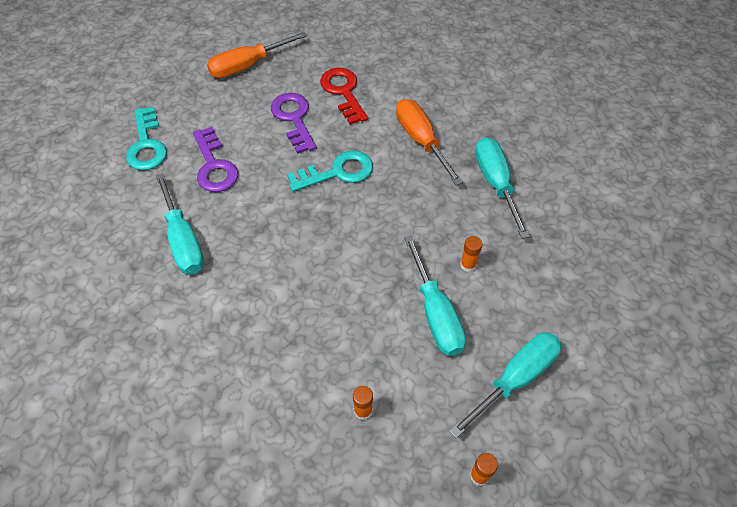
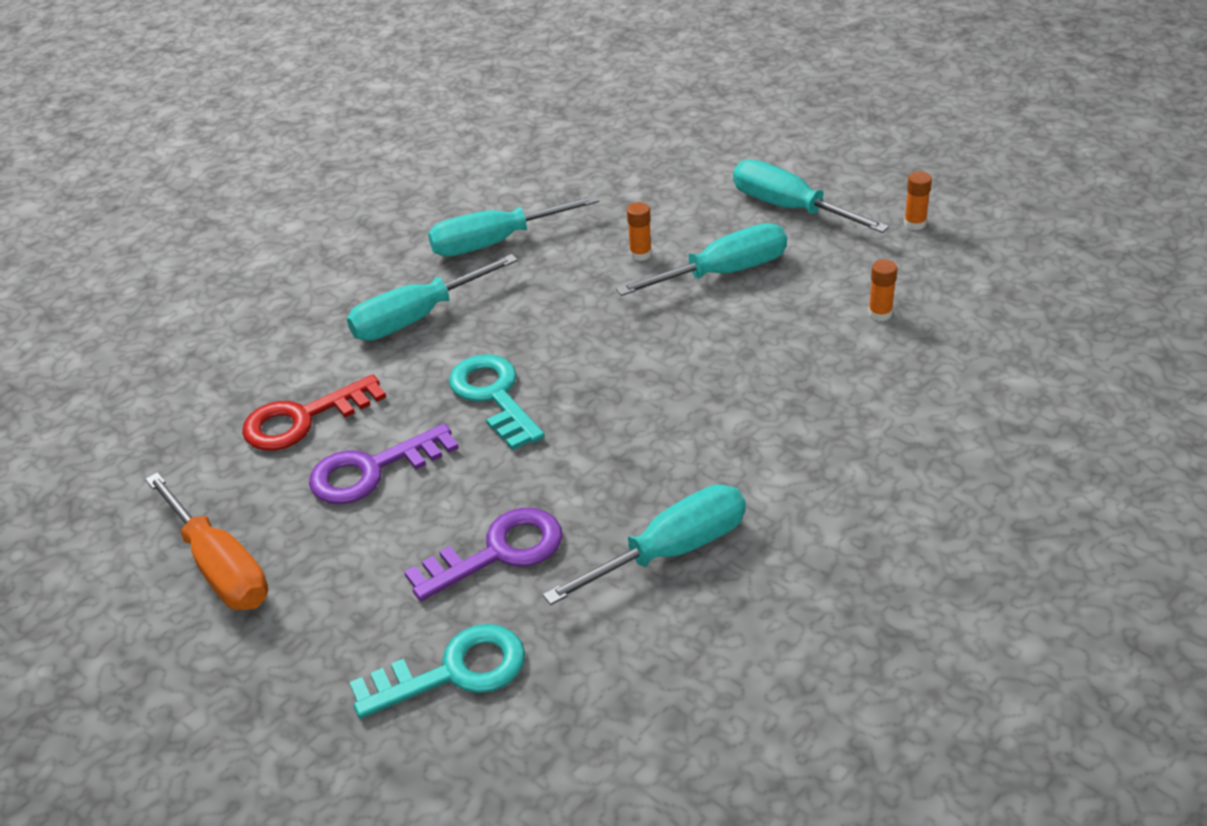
camera: 95 degrees left, 15 degrees down
(421, 141) = (417, 317): orange screwdriver -> turquoise screwdriver

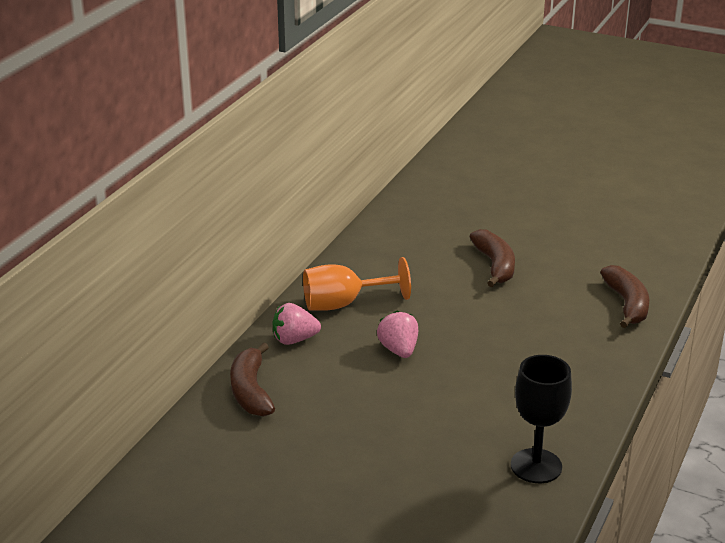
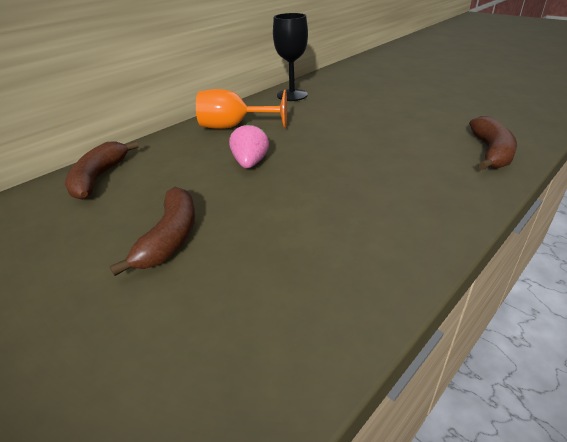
camera: 20 degrees right, 5 degrees up
(294, 340) = (173, 145): pink strawberry -> none
(495, 265) = (375, 114): brown banana -> brown banana (170, 238)
(536, 466) = (315, 310): black goblet -> black goblet (292, 95)

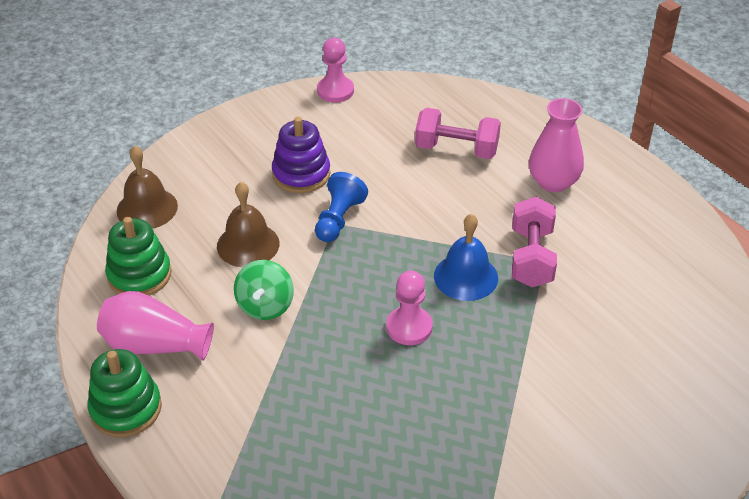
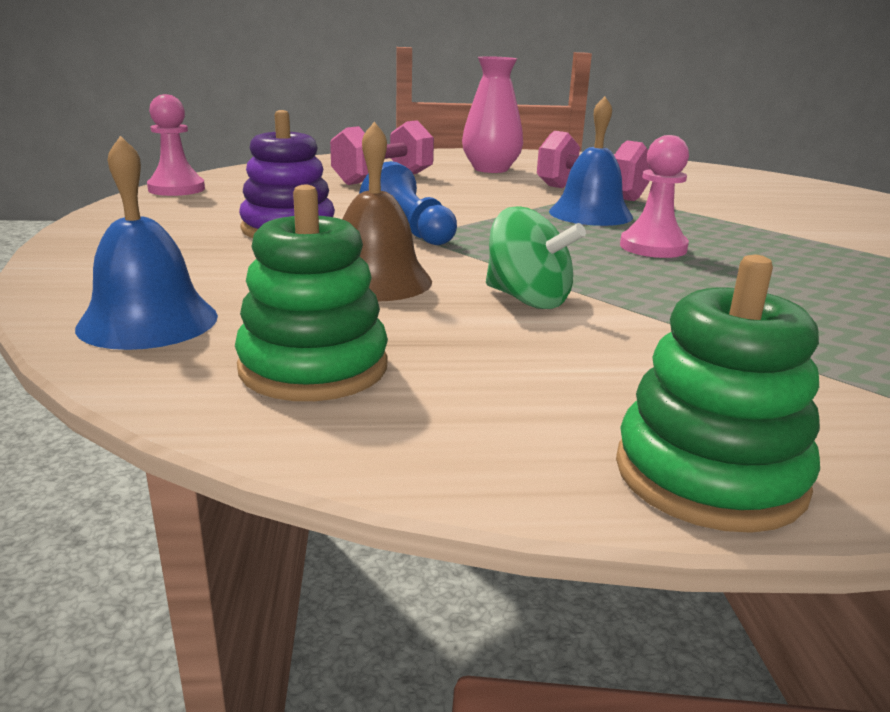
camera: 60 degrees left, 20 degrees down
(147, 208) = (148, 321): brown bell -> blue bell
(154, 345) = (532, 399): pink vase -> none

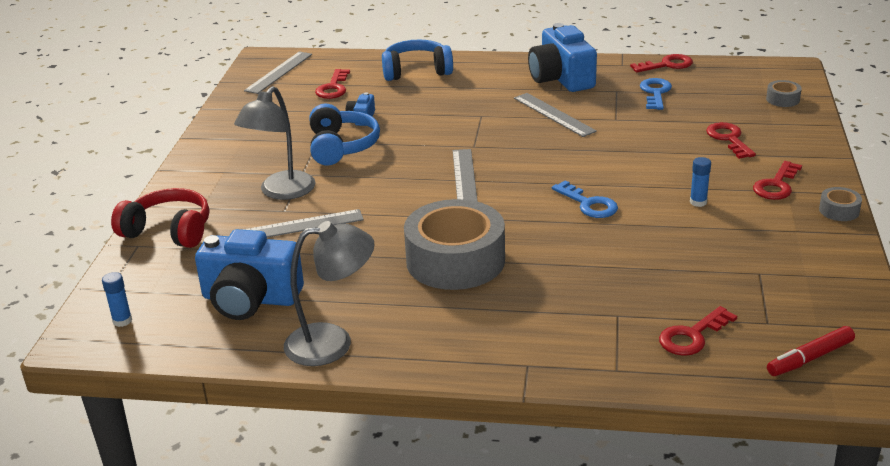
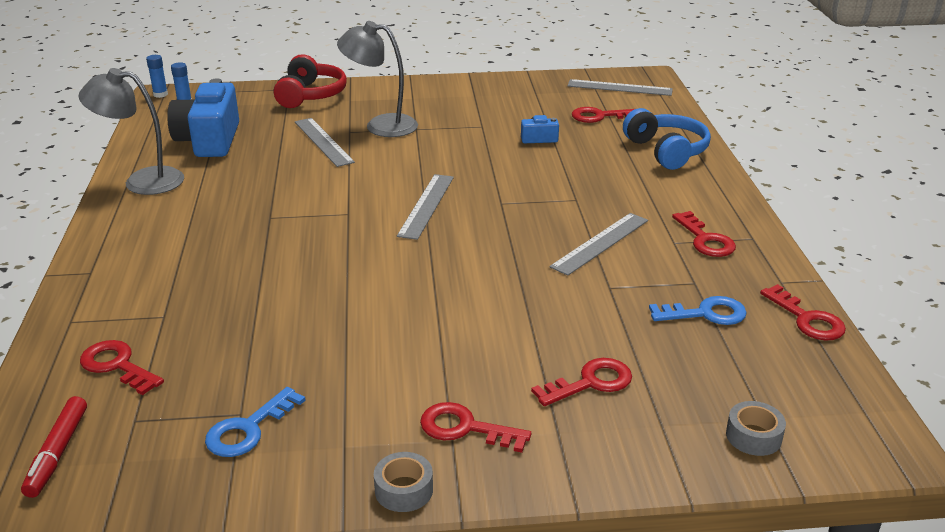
camera: 75 degrees right, 0 degrees up
(333, 342) = (142, 181): grey lamp -> grey lamp turned 120 degrees clockwise
(341, 147) = (474, 138): blue headphones -> none
(455, 260) = (267, 218): grey tape -> none
(464, 179) = (426, 205): grey ruler -> grey ruler turned 60 degrees counterclockwise
(561, 78) = (706, 240): blue camera -> red key
(589, 204) = (386, 283): blue key -> blue key (248, 429)
(698, 202) = (405, 361): blue glue stick -> blue glue stick (160, 94)
(809, 358) = (57, 453): red marker -> red marker turned 135 degrees counterclockwise

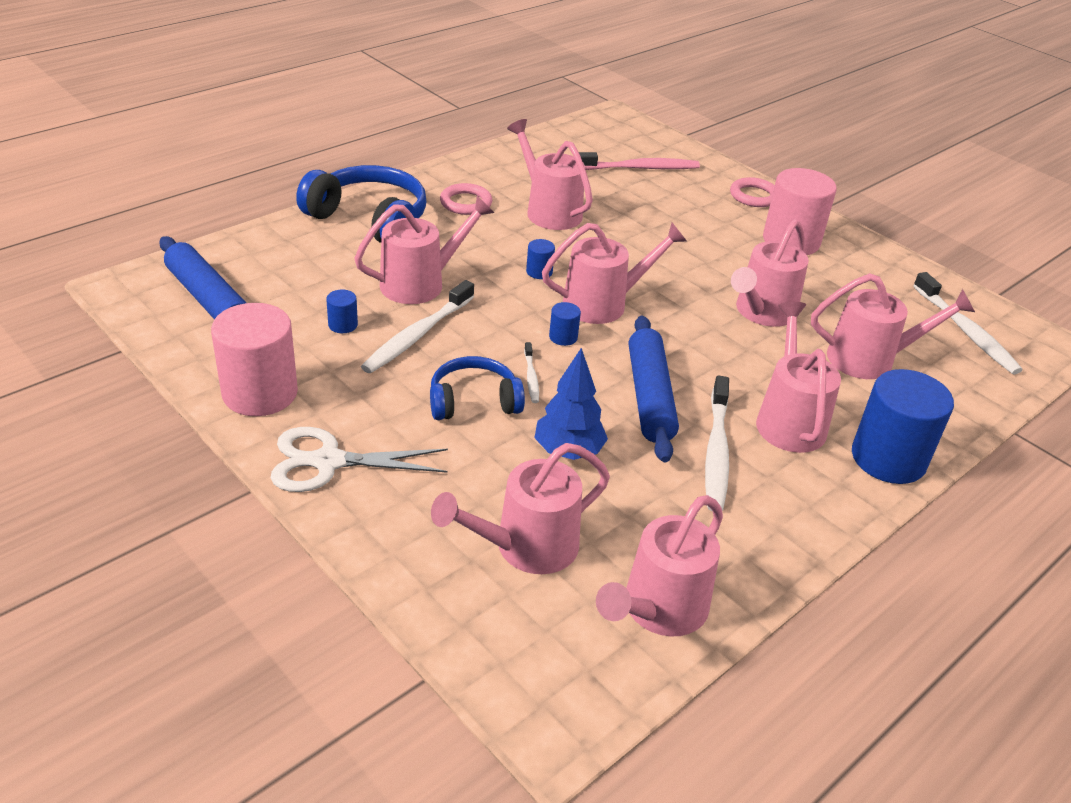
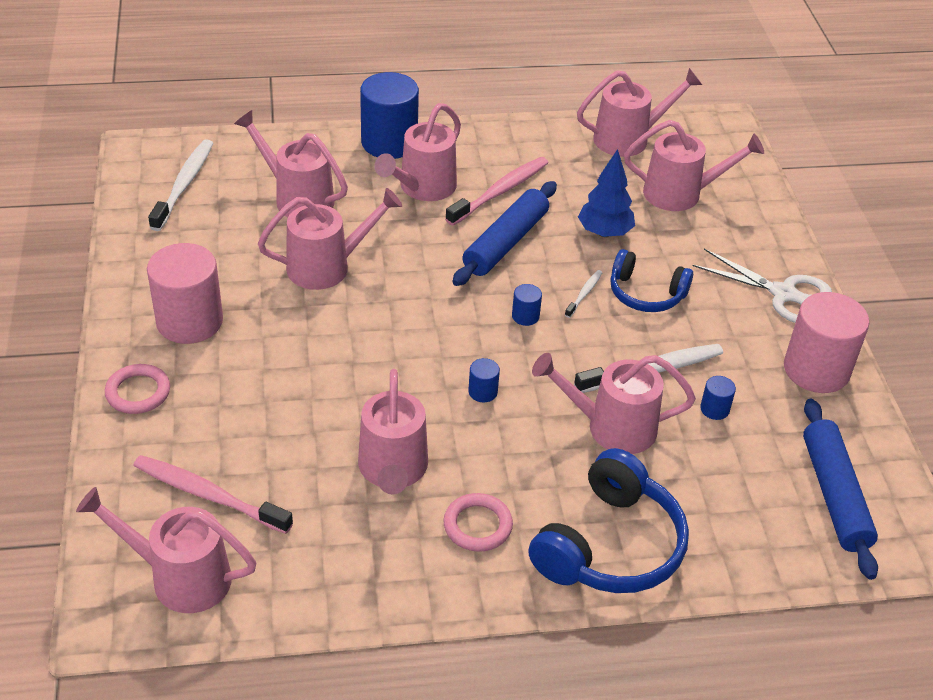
camera: 145 degrees left, 5 degrees up
(369, 219) = (610, 545): blue headphones -> blue headphones turned 120 degrees counterclockwise
(604, 303) = (456, 332): pink watering can -> pink watering can (179, 577)
(716, 451) = (500, 192): white toothbrush -> pink toothbrush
════════
The problem: For each line above that contains "counterclockwise", make a copy.

Your solution:
(464, 179) = (426, 205): grey ruler -> grey ruler turned 60 degrees counterclockwise
(809, 358) = (57, 453): red marker -> red marker turned 135 degrees counterclockwise
(369, 219) = (610, 545): blue headphones -> blue headphones turned 120 degrees counterclockwise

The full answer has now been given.